> **Exercise prompt**
Please find the lines in the entries below that contain the word "bamivogen", and copy each one.

Input for this task below:

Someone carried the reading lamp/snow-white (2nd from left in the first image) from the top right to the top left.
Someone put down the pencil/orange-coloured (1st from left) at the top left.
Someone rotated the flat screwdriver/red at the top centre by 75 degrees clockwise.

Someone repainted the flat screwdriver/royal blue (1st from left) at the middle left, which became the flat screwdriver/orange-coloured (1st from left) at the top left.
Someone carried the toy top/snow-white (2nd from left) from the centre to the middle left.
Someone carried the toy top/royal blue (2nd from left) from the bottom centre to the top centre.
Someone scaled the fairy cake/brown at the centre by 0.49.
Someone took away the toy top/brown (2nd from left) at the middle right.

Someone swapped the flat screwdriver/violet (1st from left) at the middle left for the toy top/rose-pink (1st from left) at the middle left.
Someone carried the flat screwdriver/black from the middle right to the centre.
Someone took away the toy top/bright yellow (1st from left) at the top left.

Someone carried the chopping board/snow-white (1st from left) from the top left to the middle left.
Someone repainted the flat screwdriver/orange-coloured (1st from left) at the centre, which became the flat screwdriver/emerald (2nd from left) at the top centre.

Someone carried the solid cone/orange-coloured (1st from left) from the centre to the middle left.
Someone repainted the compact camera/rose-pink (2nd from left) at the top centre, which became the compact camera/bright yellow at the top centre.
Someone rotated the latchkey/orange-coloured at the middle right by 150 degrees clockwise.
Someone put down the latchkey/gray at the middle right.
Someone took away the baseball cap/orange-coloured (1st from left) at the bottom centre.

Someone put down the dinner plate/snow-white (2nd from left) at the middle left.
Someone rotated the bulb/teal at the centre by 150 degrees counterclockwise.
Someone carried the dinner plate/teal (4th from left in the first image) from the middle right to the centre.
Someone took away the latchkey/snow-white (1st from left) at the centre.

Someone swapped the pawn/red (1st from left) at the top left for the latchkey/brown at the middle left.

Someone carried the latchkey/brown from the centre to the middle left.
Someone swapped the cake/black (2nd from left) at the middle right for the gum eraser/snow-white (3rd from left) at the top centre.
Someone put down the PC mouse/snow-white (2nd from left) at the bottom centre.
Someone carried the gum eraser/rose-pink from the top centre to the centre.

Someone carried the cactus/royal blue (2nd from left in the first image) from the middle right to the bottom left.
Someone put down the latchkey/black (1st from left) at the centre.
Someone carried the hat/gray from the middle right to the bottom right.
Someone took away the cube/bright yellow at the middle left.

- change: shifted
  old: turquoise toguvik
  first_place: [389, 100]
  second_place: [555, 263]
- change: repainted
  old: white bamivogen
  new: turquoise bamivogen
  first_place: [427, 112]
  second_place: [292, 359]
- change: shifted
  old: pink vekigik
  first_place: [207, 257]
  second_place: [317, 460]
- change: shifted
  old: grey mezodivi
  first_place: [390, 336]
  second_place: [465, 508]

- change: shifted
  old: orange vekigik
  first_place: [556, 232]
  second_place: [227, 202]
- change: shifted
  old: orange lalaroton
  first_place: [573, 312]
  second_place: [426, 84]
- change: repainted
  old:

End of Input for this task.

> **Solution to the problem**
  old: white bamivogen
  new: turquoise bamivogen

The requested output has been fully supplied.